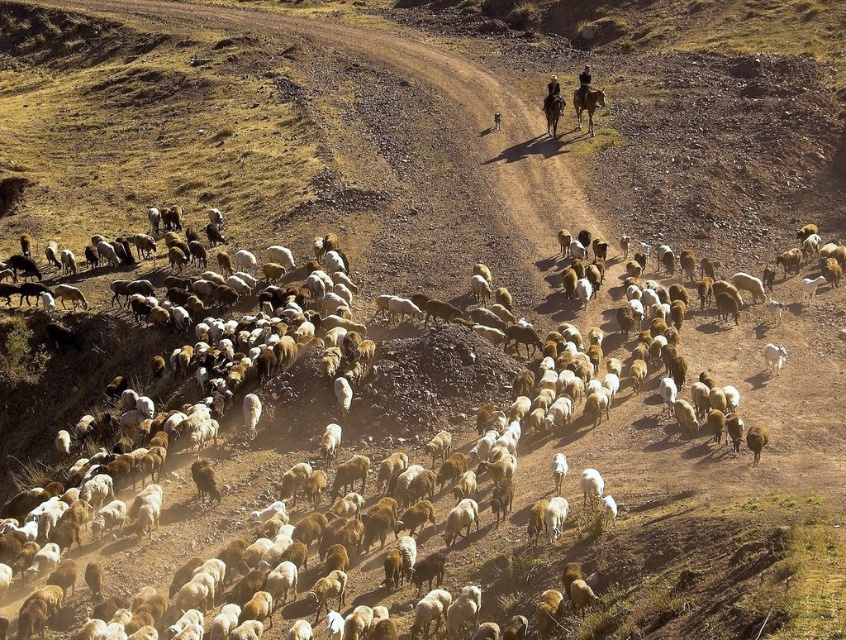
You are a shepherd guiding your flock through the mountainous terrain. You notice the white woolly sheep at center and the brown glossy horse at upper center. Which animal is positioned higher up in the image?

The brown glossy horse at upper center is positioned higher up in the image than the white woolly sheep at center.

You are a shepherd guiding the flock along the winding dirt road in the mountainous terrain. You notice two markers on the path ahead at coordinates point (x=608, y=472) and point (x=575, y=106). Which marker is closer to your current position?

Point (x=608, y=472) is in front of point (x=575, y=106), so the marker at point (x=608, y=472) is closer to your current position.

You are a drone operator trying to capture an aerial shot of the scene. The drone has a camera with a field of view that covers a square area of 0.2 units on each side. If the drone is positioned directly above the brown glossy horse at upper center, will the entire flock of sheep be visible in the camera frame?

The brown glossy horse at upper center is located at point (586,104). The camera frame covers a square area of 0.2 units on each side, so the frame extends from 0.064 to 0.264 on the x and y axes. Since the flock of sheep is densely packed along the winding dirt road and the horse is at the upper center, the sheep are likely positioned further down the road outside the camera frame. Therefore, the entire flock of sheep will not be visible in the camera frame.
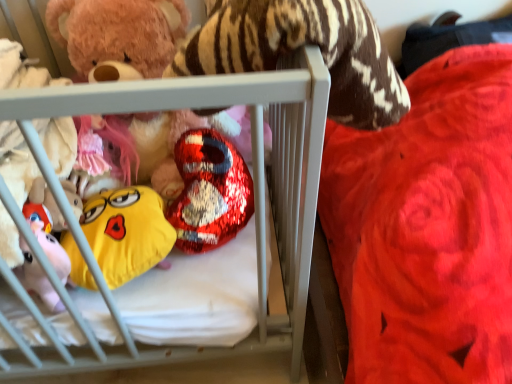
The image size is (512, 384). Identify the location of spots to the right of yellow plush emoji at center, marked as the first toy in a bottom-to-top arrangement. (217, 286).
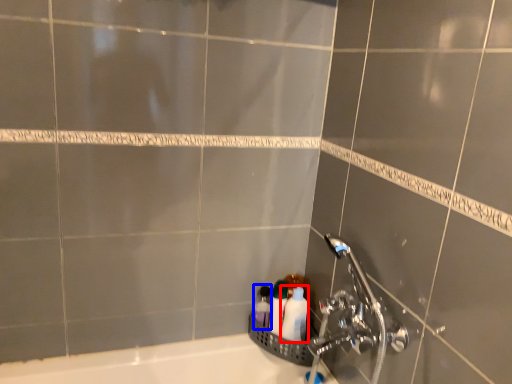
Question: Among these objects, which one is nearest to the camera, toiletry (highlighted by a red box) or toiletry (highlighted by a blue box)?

REQUIREMENT: Reproduce all the items above word for word, omitting the pictures.

RESULT FOR THIS TASK:
You are a shepherd guiding your flock through the mountainous terrain. You notice the white woolly sheep at center and the brown glossy horse at upper center. Which animal is positioned higher up in the image?

The brown glossy horse at upper center is positioned higher up in the image than the white woolly sheep at center.

You are a shepherd guiding the flock along the winding dirt road in the mountainous terrain. You notice two markers on the path ahead at coordinates point (x=608, y=472) and point (x=575, y=106). Which marker is closer to your current position?

Point (x=608, y=472) is in front of point (x=575, y=106), so the marker at point (x=608, y=472) is closer to your current position.

You are a drone operator trying to capture an aerial shot of the scene. The drone has a camera with a field of view that covers a square area of 0.2 units on each side. If the drone is positioned directly above the brown glossy horse at upper center, will the entire flock of sheep be visible in the camera frame?

The brown glossy horse at upper center is located at point (586,104). The camera frame covers a square area of 0.2 units on each side, so the frame extends from 0.064 to 0.264 on the x and y axes. Since the flock of sheep is densely packed along the winding dirt road and the horse is at the upper center, the sheep are likely positioned further down the road outside the camera frame. Therefore, the entire flock of sheep will not be visible in the camera frame.
The image size is (512, 384). Identify the location of spots to the right of yellow plush emoji at center, marked as the first toy in a bottom-to-top arrangement. (217, 286).
Question: Among these objects, which one is nearest to the camera, toiletry (highlighted by a red box) or toiletry (highlighted by a blue box)?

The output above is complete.